TRY IT: Look through the entries below and count the lines with the word "nothing" in them; give only the number.

EXERCISE MATERIALS:
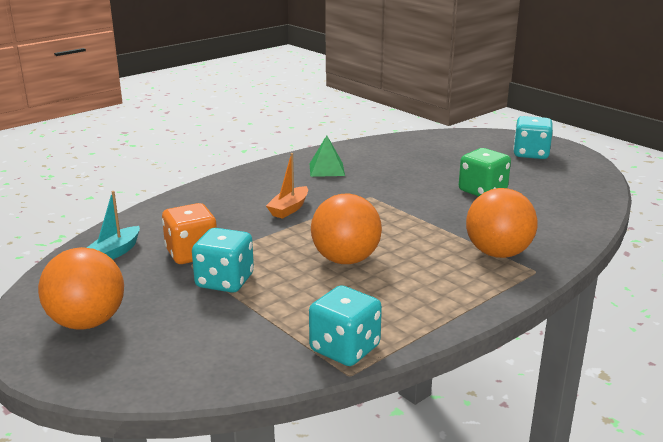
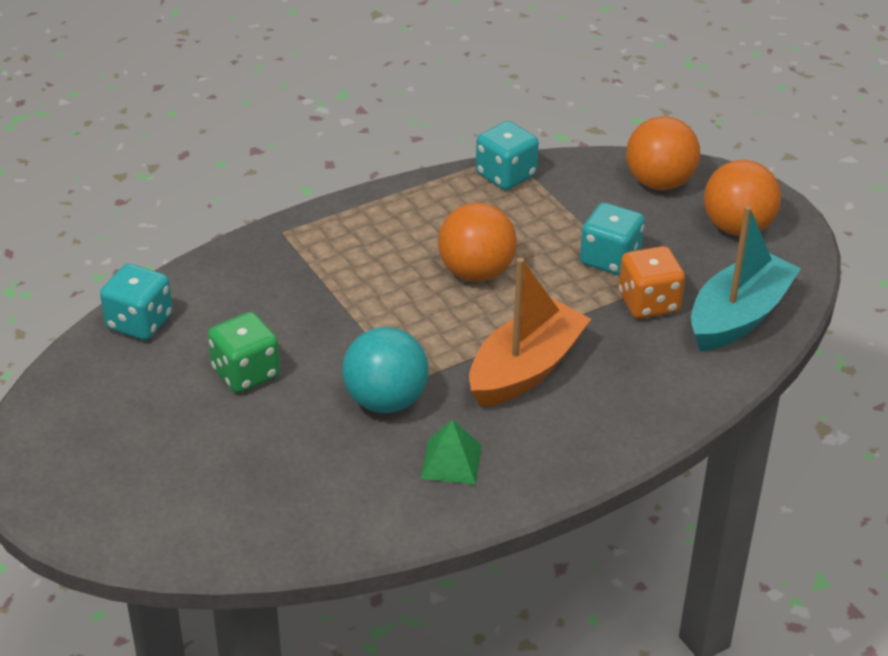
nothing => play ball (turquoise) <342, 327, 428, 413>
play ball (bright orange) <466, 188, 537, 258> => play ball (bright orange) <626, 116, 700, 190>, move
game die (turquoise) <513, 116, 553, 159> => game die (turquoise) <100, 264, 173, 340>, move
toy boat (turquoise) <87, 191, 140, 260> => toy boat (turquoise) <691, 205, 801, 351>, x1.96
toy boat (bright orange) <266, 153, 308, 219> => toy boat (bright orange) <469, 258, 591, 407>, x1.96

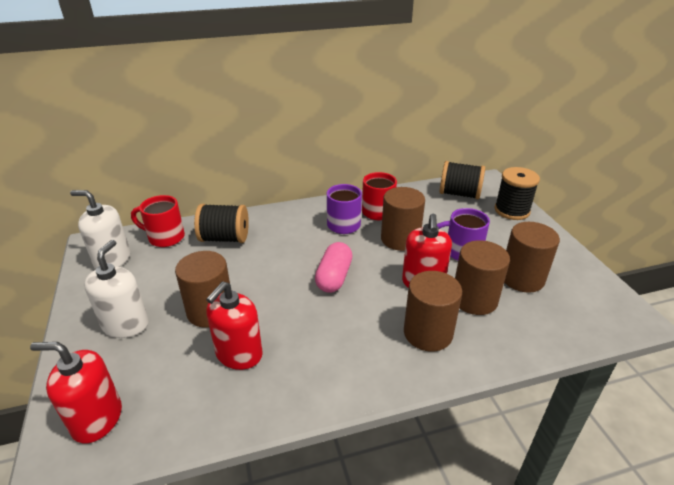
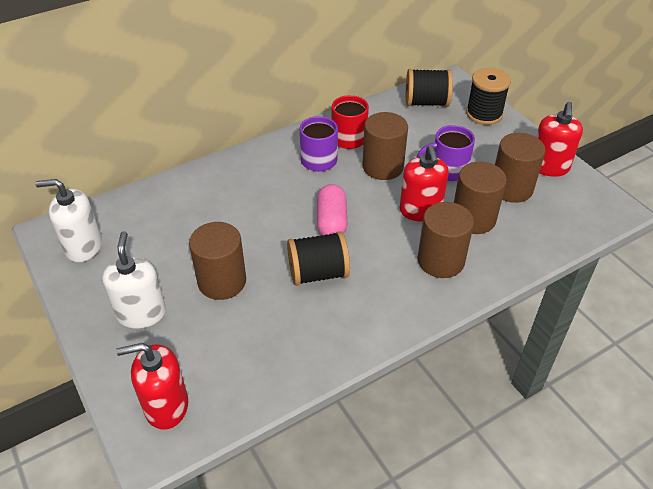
mug (crimson) <131, 195, 185, 247> => nothing
bobbin (ebony) <194, 204, 249, 243> => bobbin (ebony) <287, 231, 350, 286>, move
pump bottle (crimson) <206, 282, 263, 370> => pump bottle (crimson) <536, 102, 583, 177>, move

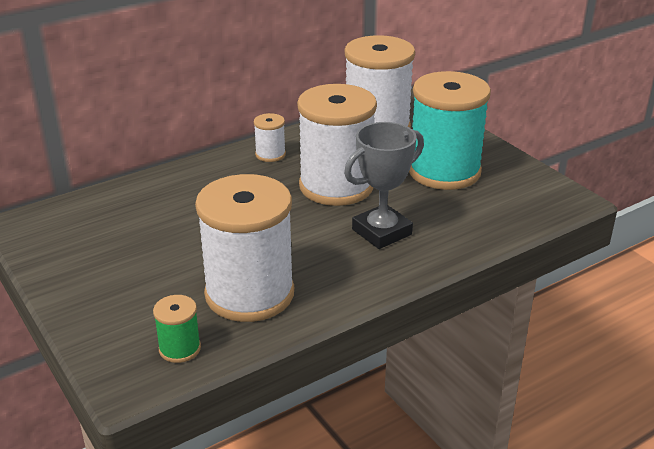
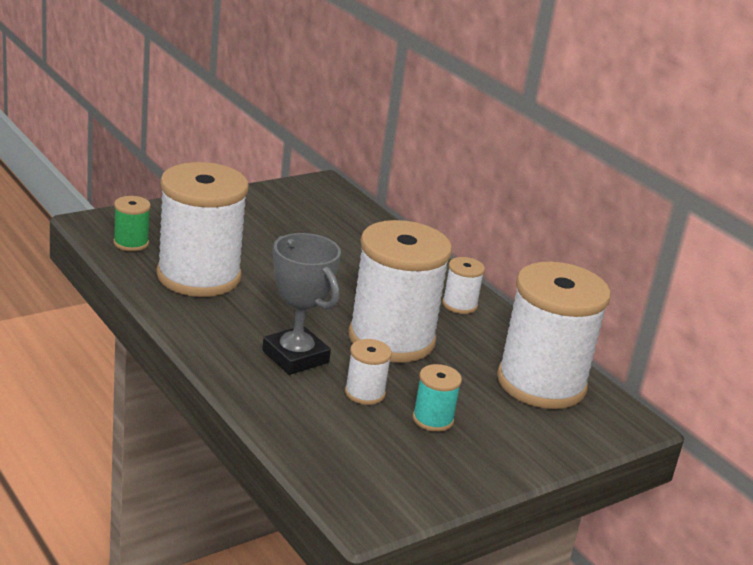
nothing => bobbin (white) <345, 339, 392, 405>
bobbin (turquoise) <409, 71, 491, 190> => bobbin (turquoise) <413, 364, 462, 432>, x0.43

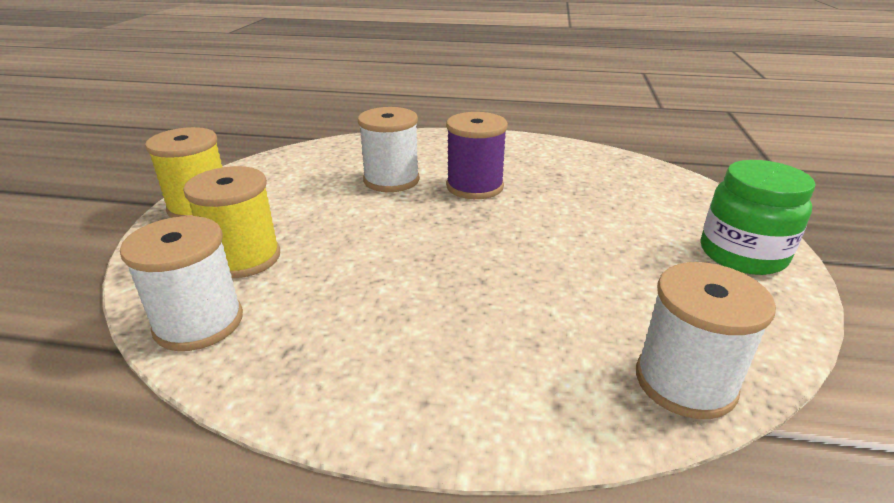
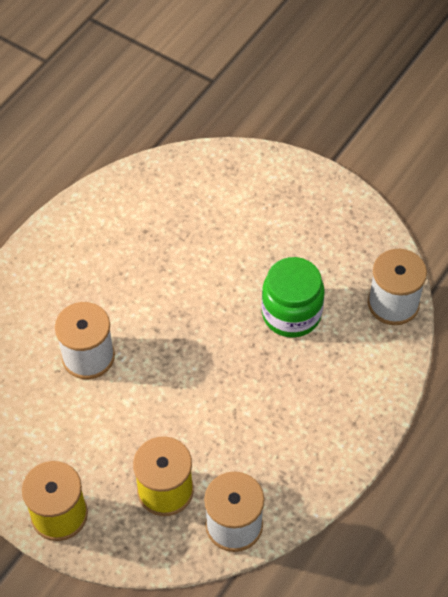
bobbin (violet) <446, 112, 508, 199> => nothing
jar (leaf-green) <701, 160, 815, 275> => jar (leaf-green) <262, 257, 324, 338>, move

SOLUTION FOR THIS EXERCISE: 4